*DATA EXTRACTS*:

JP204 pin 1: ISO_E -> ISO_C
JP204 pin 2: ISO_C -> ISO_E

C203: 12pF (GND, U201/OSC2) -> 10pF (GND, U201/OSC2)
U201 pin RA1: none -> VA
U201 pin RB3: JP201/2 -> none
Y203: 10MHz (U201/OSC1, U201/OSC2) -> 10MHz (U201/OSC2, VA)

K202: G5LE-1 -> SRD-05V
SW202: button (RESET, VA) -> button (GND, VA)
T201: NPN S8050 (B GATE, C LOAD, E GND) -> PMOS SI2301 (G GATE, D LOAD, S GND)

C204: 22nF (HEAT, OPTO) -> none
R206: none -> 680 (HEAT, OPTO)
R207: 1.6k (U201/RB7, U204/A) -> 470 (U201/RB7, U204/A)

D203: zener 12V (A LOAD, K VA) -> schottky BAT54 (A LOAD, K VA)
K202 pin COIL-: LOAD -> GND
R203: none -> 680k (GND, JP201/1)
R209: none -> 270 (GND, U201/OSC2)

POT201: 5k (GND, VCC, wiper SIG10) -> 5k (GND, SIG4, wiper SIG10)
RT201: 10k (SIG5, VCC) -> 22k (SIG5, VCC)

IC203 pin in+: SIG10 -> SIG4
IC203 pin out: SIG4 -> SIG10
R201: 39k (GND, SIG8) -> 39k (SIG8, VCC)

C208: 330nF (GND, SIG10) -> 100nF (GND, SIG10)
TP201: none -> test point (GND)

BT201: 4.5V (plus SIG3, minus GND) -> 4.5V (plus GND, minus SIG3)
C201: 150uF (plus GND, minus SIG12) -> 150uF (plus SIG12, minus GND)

*PROBLEM TO WORK ON*:
Reproduce every line of the data without changing a word.

*EXPECTED ANSWER*:
JP204 pin 1: ISO_E -> ISO_C
JP204 pin 2: ISO_C -> ISO_E

C203: 12pF (GND, U201/OSC2) -> 10pF (GND, U201/OSC2)
U201 pin RA1: none -> VA
U201 pin RB3: JP201/2 -> none
Y203: 10MHz (U201/OSC1, U201/OSC2) -> 10MHz (U201/OSC2, VA)

K202: G5LE-1 -> SRD-05V
SW202: button (RESET, VA) -> button (GND, VA)
T201: NPN S8050 (B GATE, C LOAD, E GND) -> PMOS SI2301 (G GATE, D LOAD, S GND)

C204: 22nF (HEAT, OPTO) -> none
R206: none -> 680 (HEAT, OPTO)
R207: 1.6k (U201/RB7, U204/A) -> 470 (U201/RB7, U204/A)

D203: zener 12V (A LOAD, K VA) -> schottky BAT54 (A LOAD, K VA)
K202 pin COIL-: LOAD -> GND
R203: none -> 680k (GND, JP201/1)
R209: none -> 270 (GND, U201/OSC2)

POT201: 5k (GND, VCC, wiper SIG10) -> 5k (GND, SIG4, wiper SIG10)
RT201: 10k (SIG5, VCC) -> 22k (SIG5, VCC)

IC203 pin in+: SIG10 -> SIG4
IC203 pin out: SIG4 -> SIG10
R201: 39k (GND, SIG8) -> 39k (SIG8, VCC)

C208: 330nF (GND, SIG10) -> 100nF (GND, SIG10)
TP201: none -> test point (GND)

BT201: 4.5V (plus SIG3, minus GND) -> 4.5V (plus GND, minus SIG3)
C201: 150uF (plus GND, minus SIG12) -> 150uF (plus SIG12, minus GND)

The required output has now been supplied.